Problem description
Starting at the line that contains "camera: 55 degrees right, 5 degrees down", repeat each line exactly through the last line of the listing, and repeat nothing else.

Data listing
┏━━
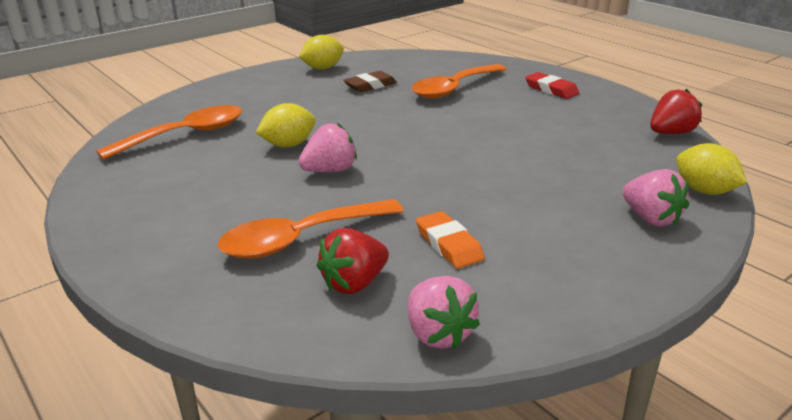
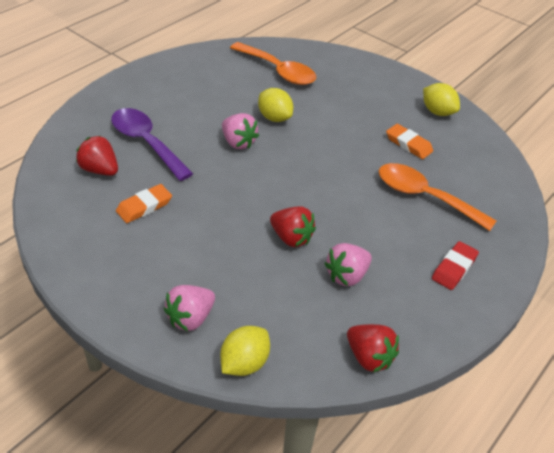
camera: 75 degrees right, 15 degrees up
orange spoon [218,199,404,258] -> purple spoon [111,108,193,181]
brown eraser [343,71,397,92] -> orange eraser [386,124,433,159]
pink strawberry [408,276,480,349] -> pink strawberry moved to [324,243,372,286]
none -> red strawberry [270,206,316,247]

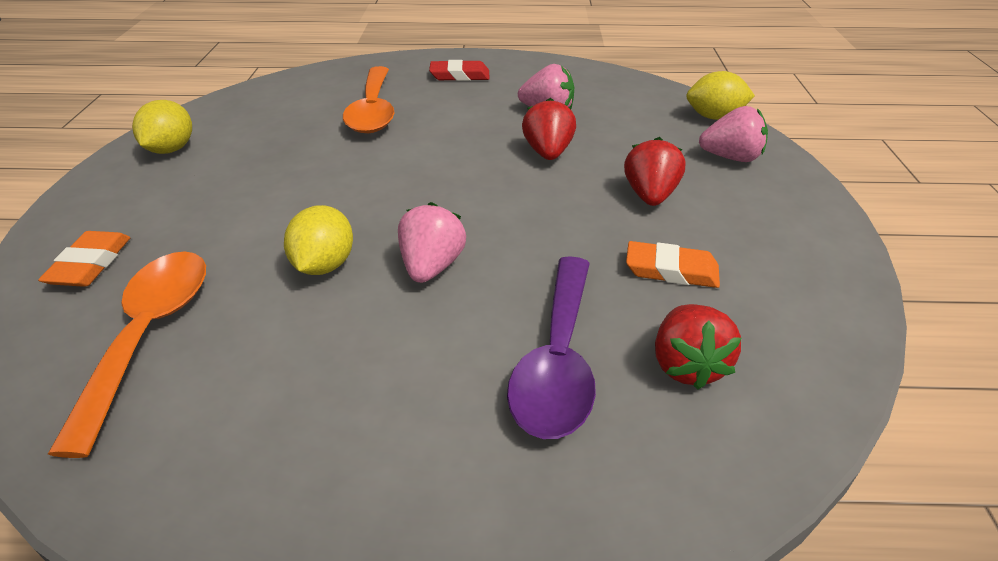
camera: 125 degrees left, 5 degrees down
red strawberry [347,324,399,372] -> red strawberry moved to [624,137,685,206]
orange eraser [386,124,433,159] -> orange eraser moved to [38,231,130,287]

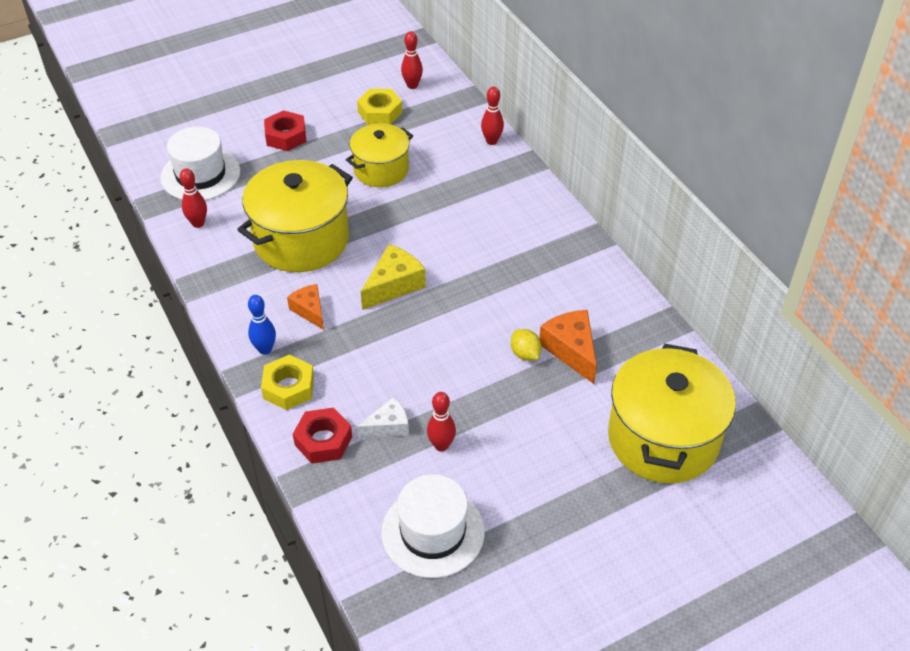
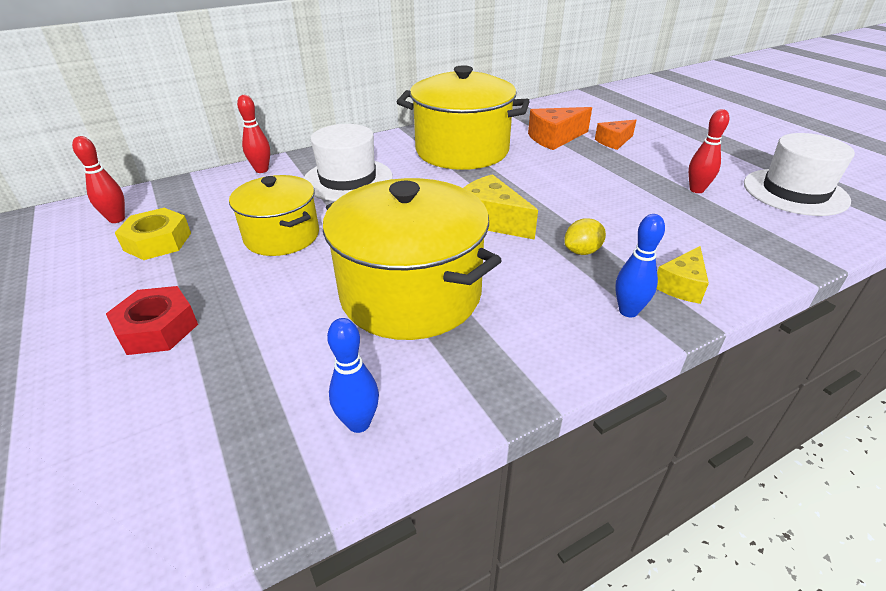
camera: 90 degrees left, 10 degrees down
white hat [161,126,240,200] -> white hat moved to [304,124,393,201]
red bowling pin [180,168,207,228] -> blue bowling pin [327,318,379,433]
yellow nut [261,354,314,410] -> yellow cheese [657,246,709,304]
orange cheese [287,284,324,330] -> orange cheese moved to [595,120,637,150]
red nut [293,408,352,464] -> none
white cheese [357,397,409,438] -> none
yellow lemon [511,329,542,361] -> yellow lemon moved to [564,218,606,255]
yellow pot [608,344,736,483] -> yellow pot moved to [397,65,530,170]

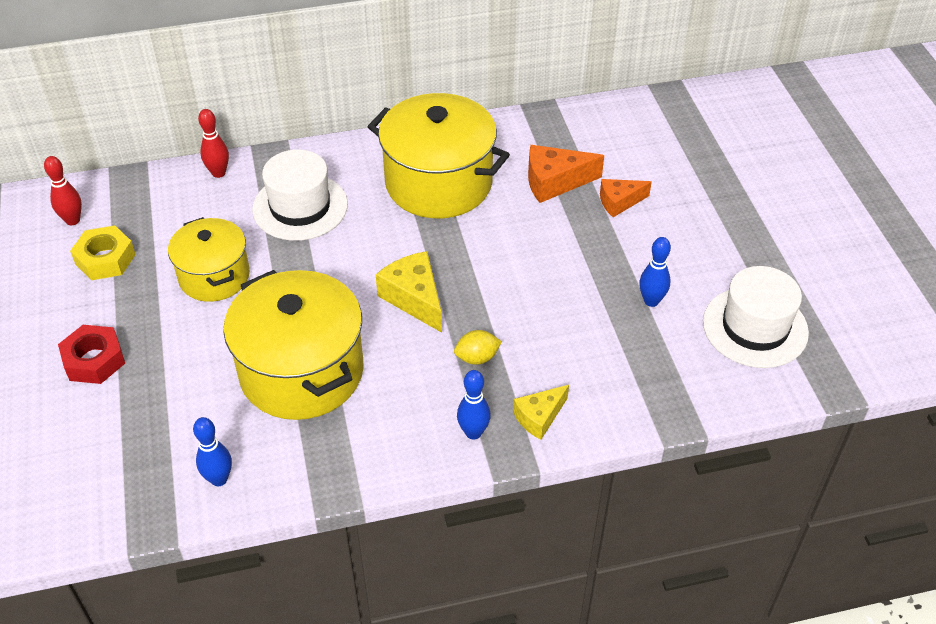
camera: 15 degrees right, 10 degrees up
red bowling pin [688,109,729,193] -> blue bowling pin [639,237,671,307]

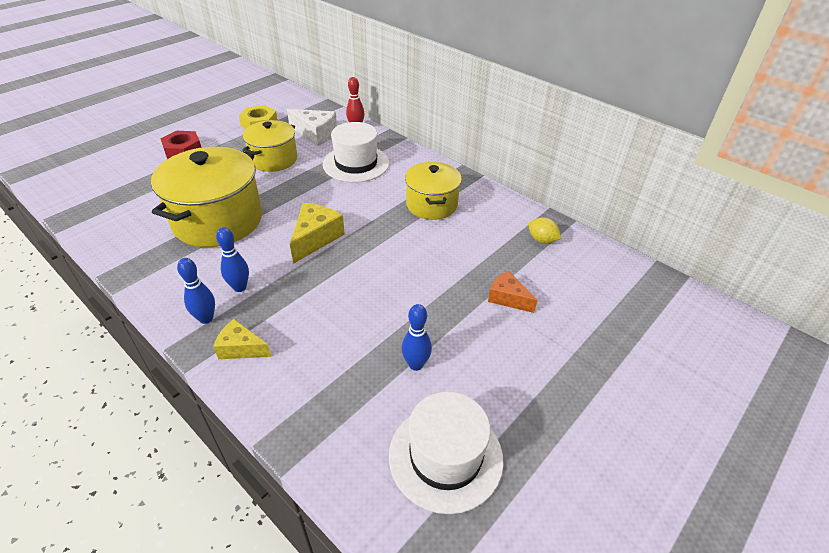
camera: 55 degrees right, 5 degrees down
red bowling pin [44,156,82,225] -> none
blue bowling pin [193,417,232,486] -> blue bowling pin moved to [216,227,249,292]
yellow pot [368,93,510,218] -> yellow pot [405,162,462,220], size x0.61
yellow lemon [454,330,502,365] -> yellow lemon moved to [529,217,561,244]
orange cheese [528,145,604,203] -> none
none -> white cheese [287,109,337,146]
┗━━
Result
camera: 55 degrees right, 5 degrees down
red bowling pin [44,156,82,225] -> none
blue bowling pin [193,417,232,486] -> blue bowling pin moved to [216,227,249,292]
yellow pot [368,93,510,218] -> yellow pot [405,162,462,220], size x0.61
yellow lemon [454,330,502,365] -> yellow lemon moved to [529,217,561,244]
orange cheese [528,145,604,203] -> none
none -> white cheese [287,109,337,146]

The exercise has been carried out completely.